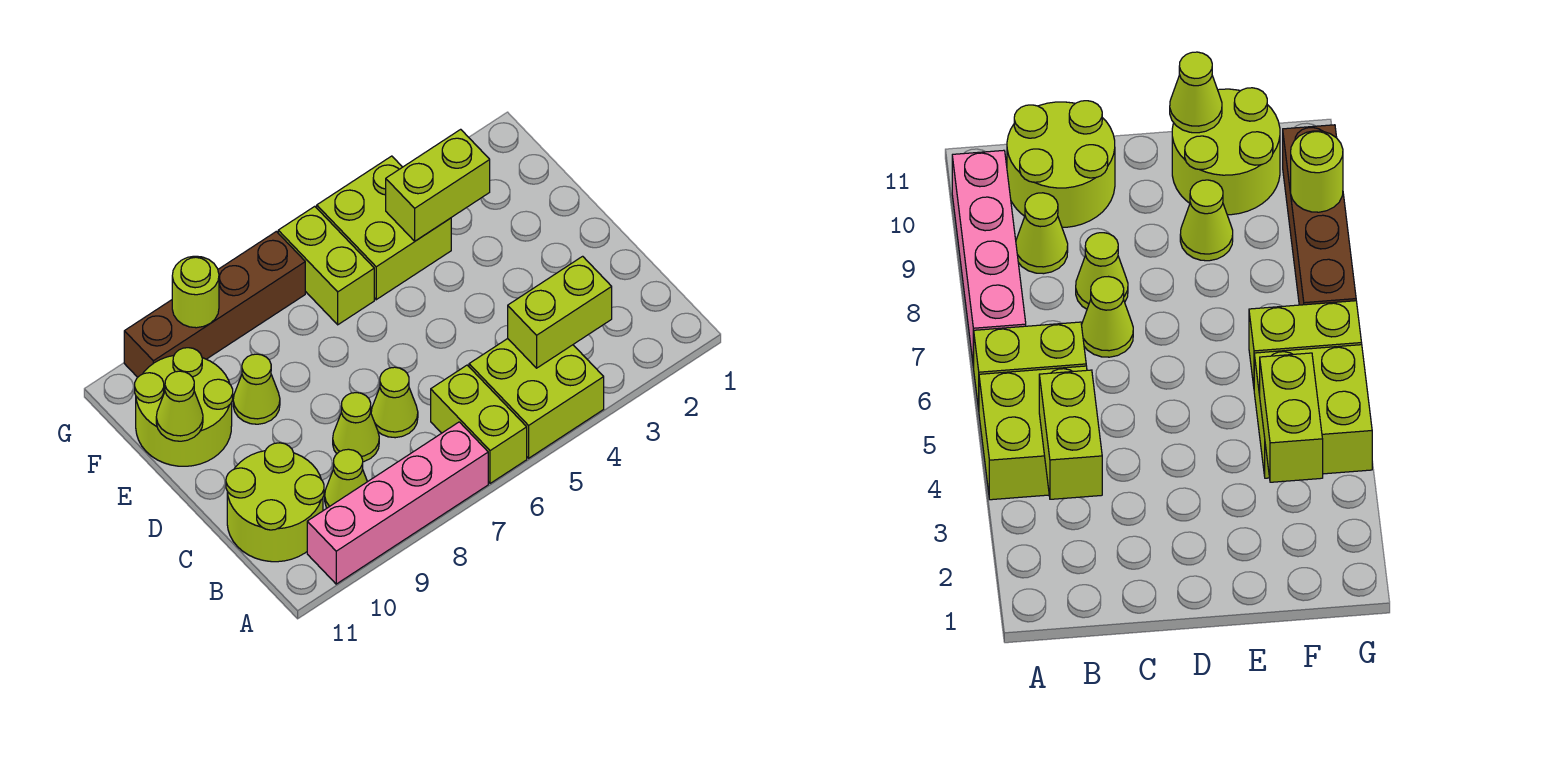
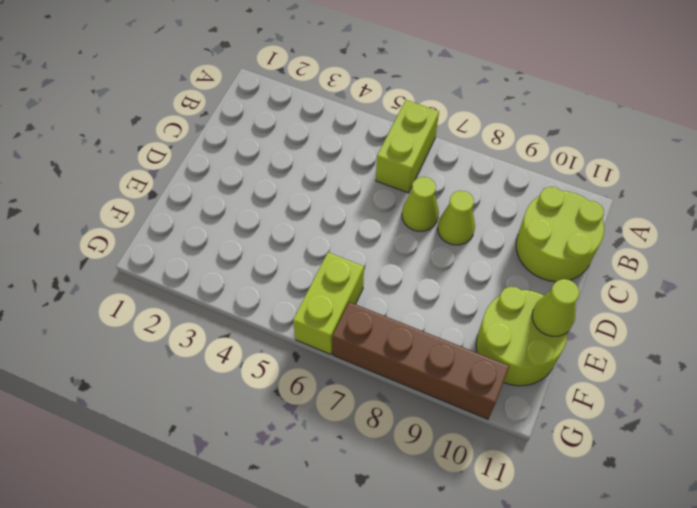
none -> lime brick A4:B5 level 1
none -> pink brick A7:A10 level 1
none -> lime cone B9 level 1

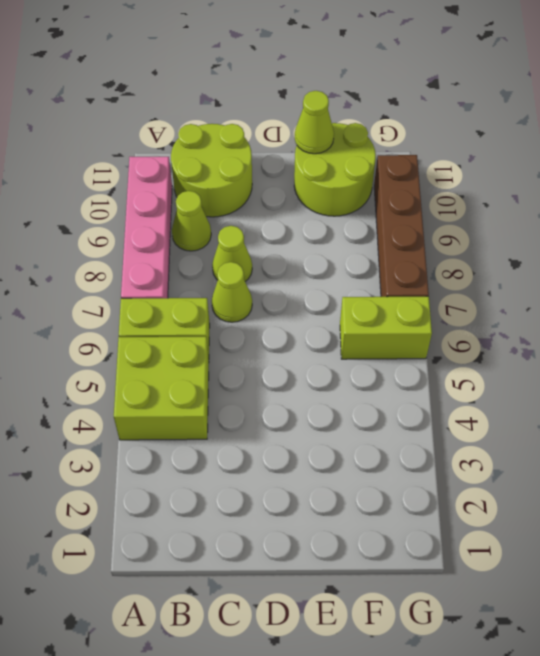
none -> lime cone E9 level 1
none -> lime brick F4:G5 level 1
none -> lime brick B3:B4 level 2

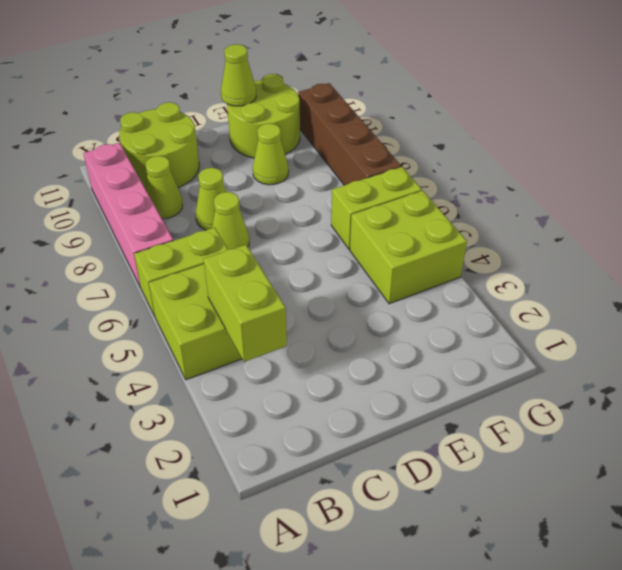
none -> lime brick F3:F4 level 2
none -> lime round brick G9 level 2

_ _ _

◆ **TRY IT**: Only the lines from the one with "none -> lime brick F3:F4 level 2" through the end of the listing should be output, exactly as they appear.

◆ **RESPONSE TO THIS EXERCISE**:
none -> lime brick F3:F4 level 2
none -> lime round brick G9 level 2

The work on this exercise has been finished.